**Try it**: What is needed is a verbatim copy of the data, minus the pictures.

○ ○ ○

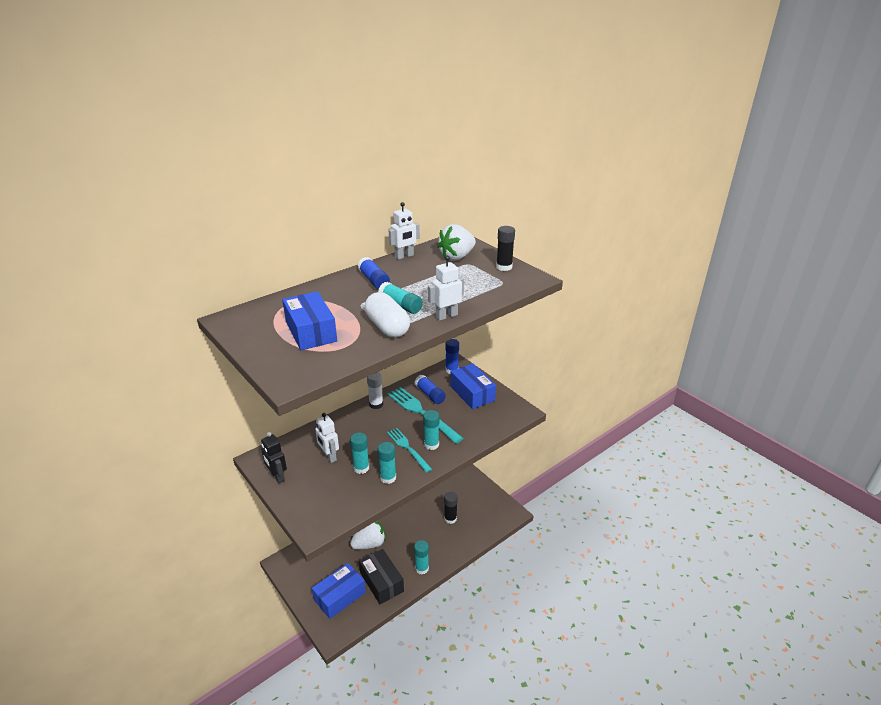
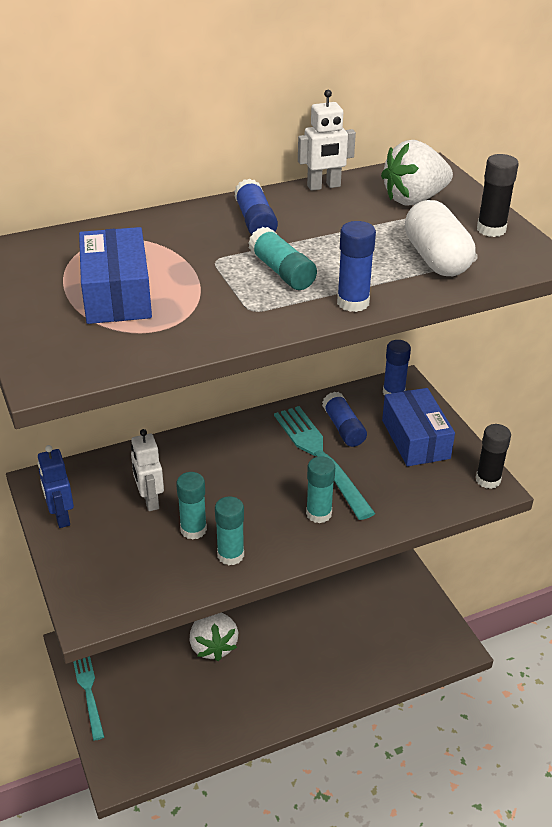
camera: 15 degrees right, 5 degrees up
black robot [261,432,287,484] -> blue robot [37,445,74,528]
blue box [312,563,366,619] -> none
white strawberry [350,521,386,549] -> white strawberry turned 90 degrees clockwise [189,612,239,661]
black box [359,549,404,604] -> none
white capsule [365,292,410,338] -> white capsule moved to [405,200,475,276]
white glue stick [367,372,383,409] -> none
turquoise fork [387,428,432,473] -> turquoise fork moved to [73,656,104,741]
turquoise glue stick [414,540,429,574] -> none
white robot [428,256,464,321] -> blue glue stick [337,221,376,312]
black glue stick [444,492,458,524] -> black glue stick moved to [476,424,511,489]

○ ○ ○

**Output**:
camera: 15 degrees right, 5 degrees up
black robot [261,432,287,484] -> blue robot [37,445,74,528]
blue box [312,563,366,619] -> none
white strawberry [350,521,386,549] -> white strawberry turned 90 degrees clockwise [189,612,239,661]
black box [359,549,404,604] -> none
white capsule [365,292,410,338] -> white capsule moved to [405,200,475,276]
white glue stick [367,372,383,409] -> none
turquoise fork [387,428,432,473] -> turquoise fork moved to [73,656,104,741]
turquoise glue stick [414,540,429,574] -> none
white robot [428,256,464,321] -> blue glue stick [337,221,376,312]
black glue stick [444,492,458,524] -> black glue stick moved to [476,424,511,489]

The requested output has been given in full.